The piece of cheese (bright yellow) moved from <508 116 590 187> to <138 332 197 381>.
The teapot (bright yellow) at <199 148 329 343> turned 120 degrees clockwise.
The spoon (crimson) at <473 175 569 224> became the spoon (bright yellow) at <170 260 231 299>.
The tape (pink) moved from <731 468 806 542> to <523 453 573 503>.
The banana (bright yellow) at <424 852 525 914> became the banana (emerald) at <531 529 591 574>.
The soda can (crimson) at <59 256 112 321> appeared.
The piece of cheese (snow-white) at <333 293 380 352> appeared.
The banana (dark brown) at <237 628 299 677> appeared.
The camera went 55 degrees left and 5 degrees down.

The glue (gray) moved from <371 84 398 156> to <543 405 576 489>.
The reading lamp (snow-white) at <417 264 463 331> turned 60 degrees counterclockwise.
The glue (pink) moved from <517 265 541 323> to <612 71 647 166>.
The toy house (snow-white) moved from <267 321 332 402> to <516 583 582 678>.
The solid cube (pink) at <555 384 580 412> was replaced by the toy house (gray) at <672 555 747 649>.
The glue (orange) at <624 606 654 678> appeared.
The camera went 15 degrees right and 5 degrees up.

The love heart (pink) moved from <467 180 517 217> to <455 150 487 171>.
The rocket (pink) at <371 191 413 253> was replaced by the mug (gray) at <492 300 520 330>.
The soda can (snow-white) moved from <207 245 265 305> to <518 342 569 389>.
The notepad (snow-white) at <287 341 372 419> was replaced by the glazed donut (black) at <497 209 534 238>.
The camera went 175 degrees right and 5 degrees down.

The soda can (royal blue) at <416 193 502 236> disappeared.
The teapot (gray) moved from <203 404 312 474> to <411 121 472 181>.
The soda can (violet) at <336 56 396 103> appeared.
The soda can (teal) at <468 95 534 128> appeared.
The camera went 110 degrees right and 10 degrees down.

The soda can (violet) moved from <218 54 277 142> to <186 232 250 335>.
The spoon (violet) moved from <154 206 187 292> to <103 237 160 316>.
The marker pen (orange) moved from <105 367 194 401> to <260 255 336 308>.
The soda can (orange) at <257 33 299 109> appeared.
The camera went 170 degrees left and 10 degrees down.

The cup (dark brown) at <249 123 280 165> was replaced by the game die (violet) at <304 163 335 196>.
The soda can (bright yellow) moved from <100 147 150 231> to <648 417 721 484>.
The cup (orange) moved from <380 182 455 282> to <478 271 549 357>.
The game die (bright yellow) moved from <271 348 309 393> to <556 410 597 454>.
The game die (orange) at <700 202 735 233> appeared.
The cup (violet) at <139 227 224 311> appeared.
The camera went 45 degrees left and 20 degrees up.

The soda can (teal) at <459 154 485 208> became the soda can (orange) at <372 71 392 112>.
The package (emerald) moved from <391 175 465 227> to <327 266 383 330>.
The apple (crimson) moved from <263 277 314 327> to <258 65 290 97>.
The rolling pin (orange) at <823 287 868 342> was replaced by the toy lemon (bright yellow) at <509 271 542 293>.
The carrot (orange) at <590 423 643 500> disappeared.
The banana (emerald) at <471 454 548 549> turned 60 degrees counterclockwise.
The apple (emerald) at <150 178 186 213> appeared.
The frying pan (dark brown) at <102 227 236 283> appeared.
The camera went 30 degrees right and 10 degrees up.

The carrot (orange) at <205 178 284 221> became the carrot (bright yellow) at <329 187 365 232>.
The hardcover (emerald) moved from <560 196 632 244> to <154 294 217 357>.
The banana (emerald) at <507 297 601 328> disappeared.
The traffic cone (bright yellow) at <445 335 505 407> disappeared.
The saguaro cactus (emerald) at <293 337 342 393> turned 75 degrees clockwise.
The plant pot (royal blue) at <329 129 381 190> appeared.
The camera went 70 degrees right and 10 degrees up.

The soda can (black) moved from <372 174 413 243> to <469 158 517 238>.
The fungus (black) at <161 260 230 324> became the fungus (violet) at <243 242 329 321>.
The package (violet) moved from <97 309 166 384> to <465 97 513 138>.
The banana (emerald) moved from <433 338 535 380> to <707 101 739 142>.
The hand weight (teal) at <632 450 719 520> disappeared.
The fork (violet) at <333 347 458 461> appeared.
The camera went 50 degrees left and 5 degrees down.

WHAT TO DO
Transcribe the entire listing above.

RESPONSE TO THIS EXERCISE
The piece of cheese (bright yellow) moved from <508 116 590 187> to <138 332 197 381>.
The teapot (bright yellow) at <199 148 329 343> turned 120 degrees clockwise.
The spoon (crimson) at <473 175 569 224> became the spoon (bright yellow) at <170 260 231 299>.
The tape (pink) moved from <731 468 806 542> to <523 453 573 503>.
The banana (bright yellow) at <424 852 525 914> became the banana (emerald) at <531 529 591 574>.
The soda can (crimson) at <59 256 112 321> appeared.
The piece of cheese (snow-white) at <333 293 380 352> appeared.
The banana (dark brown) at <237 628 299 677> appeared.
The camera went 55 degrees left and 5 degrees down.

The glue (gray) moved from <371 84 398 156> to <543 405 576 489>.
The reading lamp (snow-white) at <417 264 463 331> turned 60 degrees counterclockwise.
The glue (pink) moved from <517 265 541 323> to <612 71 647 166>.
The toy house (snow-white) moved from <267 321 332 402> to <516 583 582 678>.
The solid cube (pink) at <555 384 580 412> was replaced by the toy house (gray) at <672 555 747 649>.
The glue (orange) at <624 606 654 678> appeared.
The camera went 15 degrees right and 5 degrees up.

The love heart (pink) moved from <467 180 517 217> to <455 150 487 171>.
The rocket (pink) at <371 191 413 253> was replaced by the mug (gray) at <492 300 520 330>.
The soda can (snow-white) moved from <207 245 265 305> to <518 342 569 389>.
The notepad (snow-white) at <287 341 372 419> was replaced by the glazed donut (black) at <497 209 534 238>.
The camera went 175 degrees right and 5 degrees down.

The soda can (royal blue) at <416 193 502 236> disappeared.
The teapot (gray) moved from <203 404 312 474> to <411 121 472 181>.
The soda can (violet) at <336 56 396 103> appeared.
The soda can (teal) at <468 95 534 128> appeared.
The camera went 110 degrees right and 10 degrees down.

The soda can (violet) moved from <218 54 277 142> to <186 232 250 335>.
The spoon (violet) moved from <154 206 187 292> to <103 237 160 316>.
The marker pen (orange) moved from <105 367 194 401> to <260 255 336 308>.
The soda can (orange) at <257 33 299 109> appeared.
The camera went 170 degrees left and 10 degrees down.

The cup (dark brown) at <249 123 280 165> was replaced by the game die (violet) at <304 163 335 196>.
The soda can (bright yellow) moved from <100 147 150 231> to <648 417 721 484>.
The cup (orange) moved from <380 182 455 282> to <478 271 549 357>.
The game die (bright yellow) moved from <271 348 309 393> to <556 410 597 454>.
The game die (orange) at <700 202 735 233> appeared.
The cup (violet) at <139 227 224 311> appeared.
The camera went 45 degrees left and 20 degrees up.

The soda can (teal) at <459 154 485 208> became the soda can (orange) at <372 71 392 112>.
The package (emerald) moved from <391 175 465 227> to <327 266 383 330>.
The apple (crimson) moved from <263 277 314 327> to <258 65 290 97>.
The rolling pin (orange) at <823 287 868 342> was replaced by the toy lemon (bright yellow) at <509 271 542 293>.
The carrot (orange) at <590 423 643 500> disappeared.
The banana (emerald) at <471 454 548 549> turned 60 degrees counterclockwise.
The apple (emerald) at <150 178 186 213> appeared.
The frying pan (dark brown) at <102 227 236 283> appeared.
The camera went 30 degrees right and 10 degrees up.

The carrot (orange) at <205 178 284 221> became the carrot (bright yellow) at <329 187 365 232>.
The hardcover (emerald) moved from <560 196 632 244> to <154 294 217 357>.
The banana (emerald) at <507 297 601 328> disappeared.
The traffic cone (bright yellow) at <445 335 505 407> disappeared.
The saguaro cactus (emerald) at <293 337 342 393> turned 75 degrees clockwise.
The plant pot (royal blue) at <329 129 381 190> appeared.
The camera went 70 degrees right and 10 degrees up.

The soda can (black) moved from <372 174 413 243> to <469 158 517 238>.
The fungus (black) at <161 260 230 324> became the fungus (violet) at <243 242 329 321>.
The package (violet) moved from <97 309 166 384> to <465 97 513 138>.
The banana (emerald) moved from <433 338 535 380> to <707 101 739 142>.
The hand weight (teal) at <632 450 719 520> disappeared.
The fork (violet) at <333 347 458 461> appeared.
The camera went 50 degrees left and 5 degrees down.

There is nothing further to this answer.